## Prompt
If an entry holds a picture, leave the picture out and copy the rest exactly.

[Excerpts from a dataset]
-=-=-=-=-
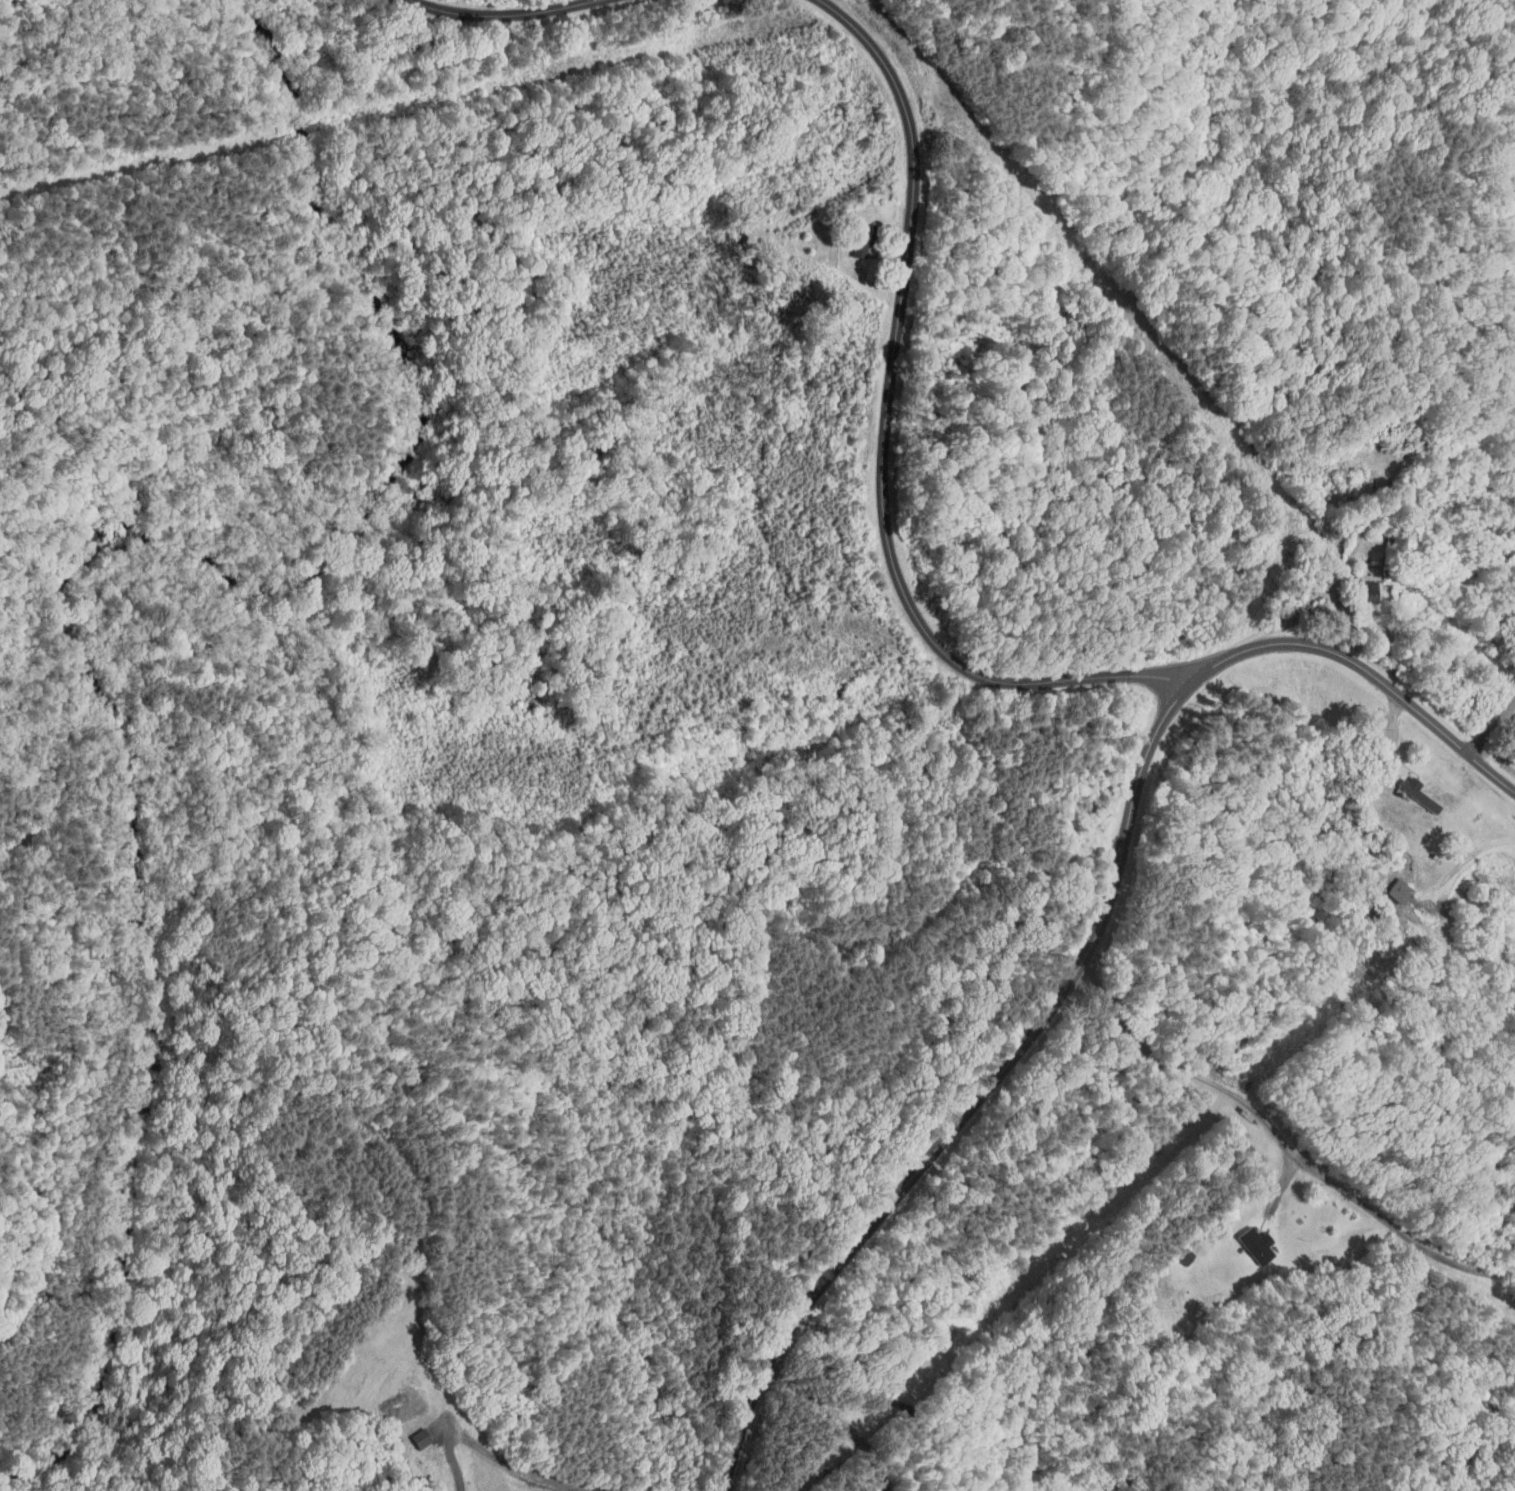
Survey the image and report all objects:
road: (506, 18)
building: (852, 240)
road: (881, 439)
building: (1369, 582)
road: (1497, 735)
building: (1404, 780)
building: (1390, 884)
road: (1092, 942)
road: (1292, 1135)
building: (1248, 1238)
road: (841, 1419)
building: (413, 1431)

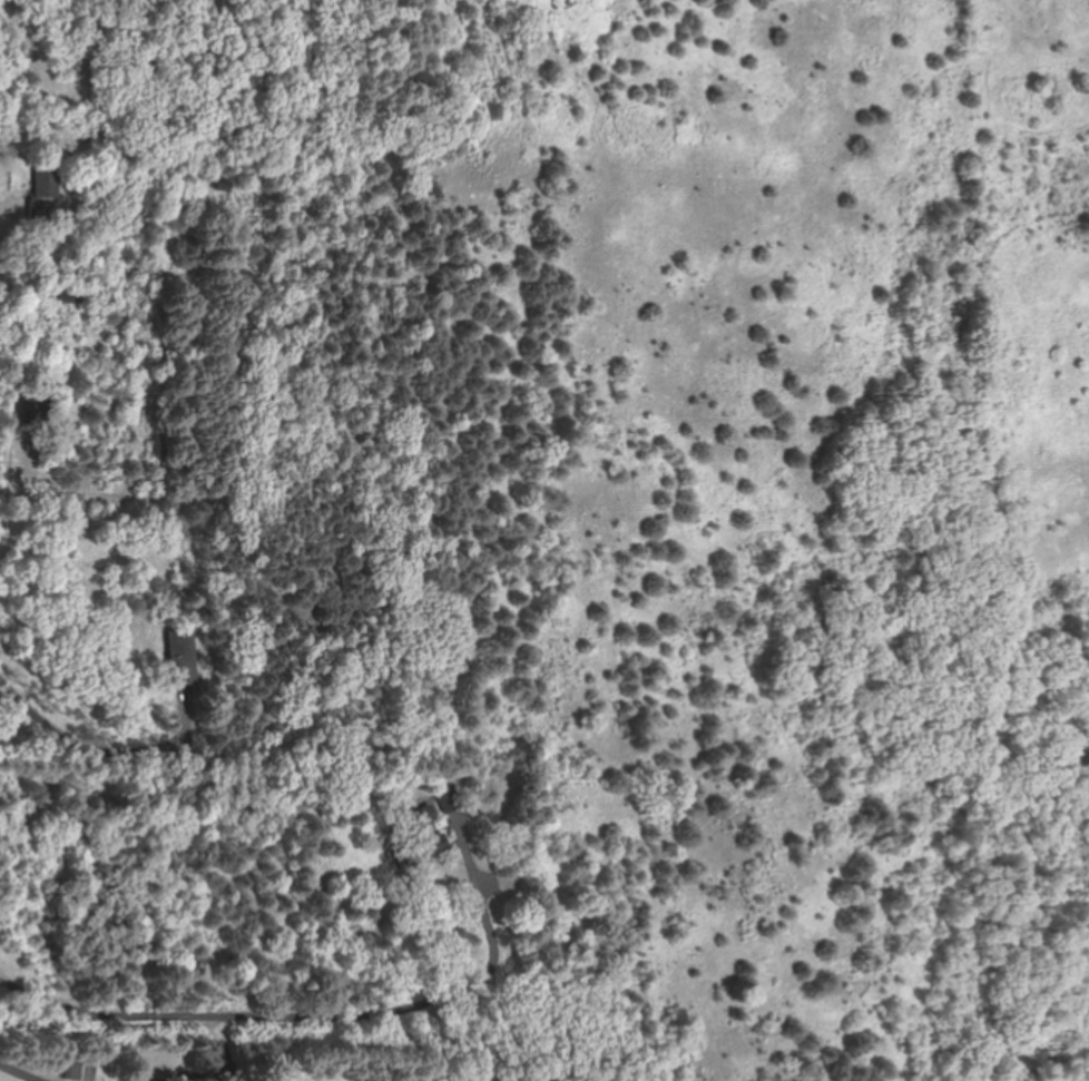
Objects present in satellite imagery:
road: (64, 94)
building: (44, 191)
building: (35, 410)
park: (732, 505)
building: (183, 656)
road: (100, 735)
building: (419, 823)
road: (316, 1024)
building: (81, 1067)
road: (21, 1072)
-=-=-=-=-
## Written answer
Survey the image and report all objects:
road: (506, 18)
building: (852, 240)
road: (881, 439)
building: (1369, 582)
road: (1497, 735)
building: (1404, 780)
building: (1390, 884)
road: (1092, 942)
road: (1292, 1135)
building: (1248, 1238)
road: (841, 1419)
building: (413, 1431)

Objects present in satellite imagery:
road: (64, 94)
building: (44, 191)
building: (35, 410)
park: (732, 505)
building: (183, 656)
road: (100, 735)
building: (419, 823)
road: (316, 1024)
building: (81, 1067)
road: (21, 1072)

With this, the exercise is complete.